── Source material ──

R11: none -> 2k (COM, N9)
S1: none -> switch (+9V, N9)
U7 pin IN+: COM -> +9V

───
── Source material ──

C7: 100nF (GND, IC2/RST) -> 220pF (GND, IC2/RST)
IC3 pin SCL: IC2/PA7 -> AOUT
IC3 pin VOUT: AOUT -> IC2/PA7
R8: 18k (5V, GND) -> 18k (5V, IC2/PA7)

───
── Source material ──

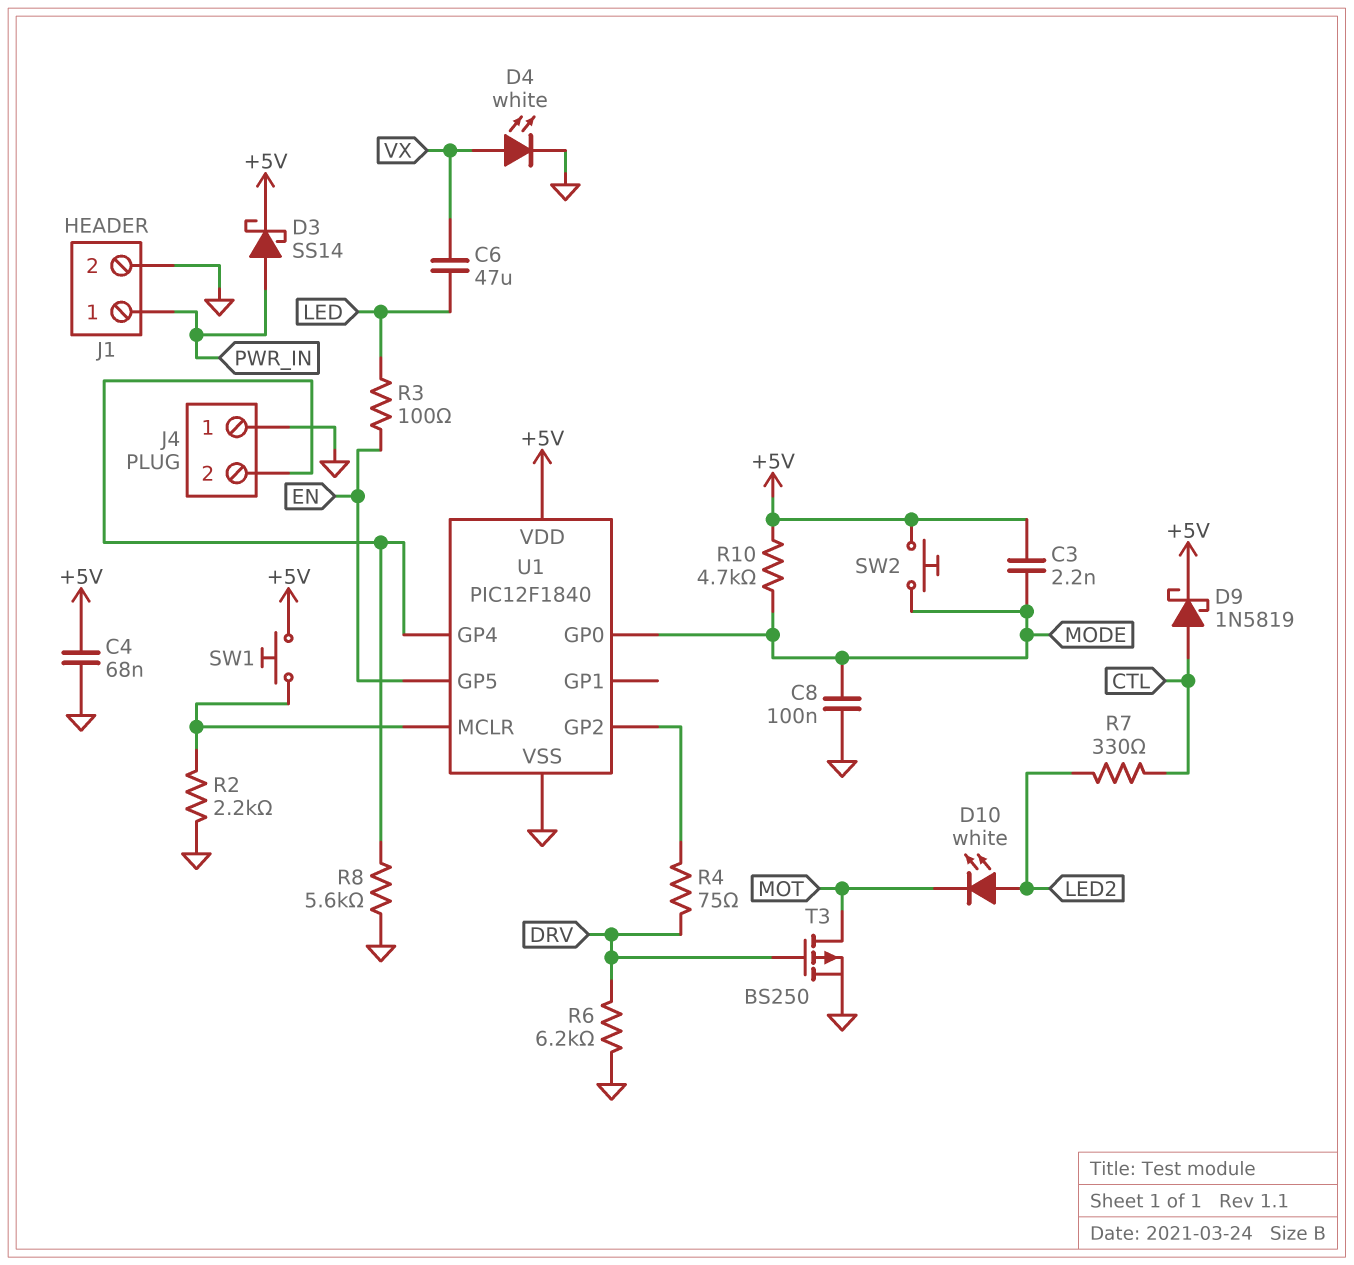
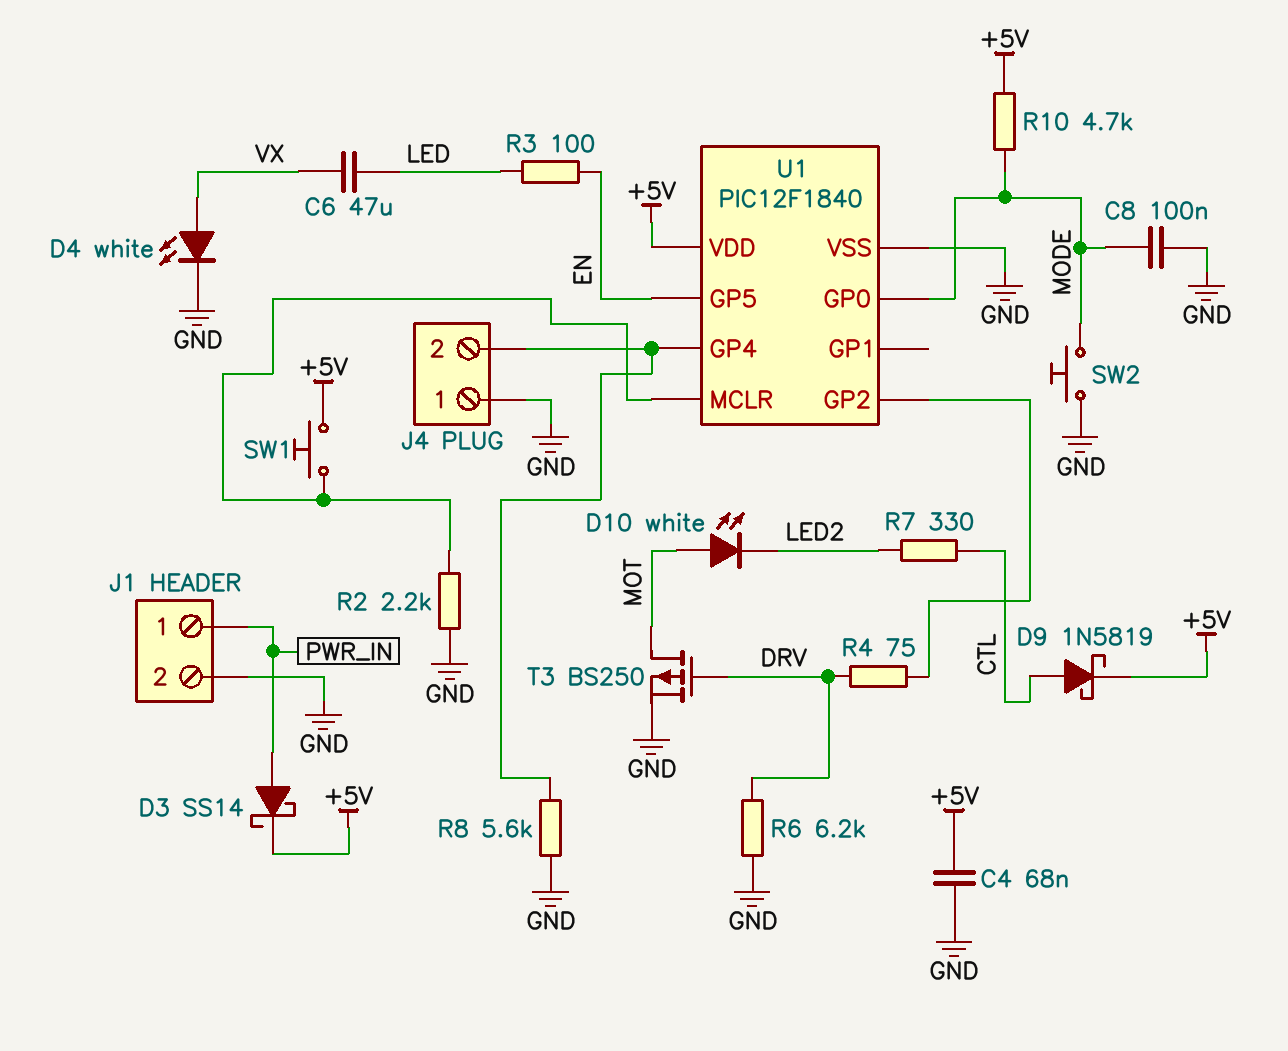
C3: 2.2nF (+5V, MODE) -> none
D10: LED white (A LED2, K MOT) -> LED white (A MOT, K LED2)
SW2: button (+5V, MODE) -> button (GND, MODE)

───

Work task. If a line in the listing holds the word "MODE", copy it out.

Exercise result.
C3: 2.2nF (+5V, MODE) -> none
SW2: button (+5V, MODE) -> button (GND, MODE)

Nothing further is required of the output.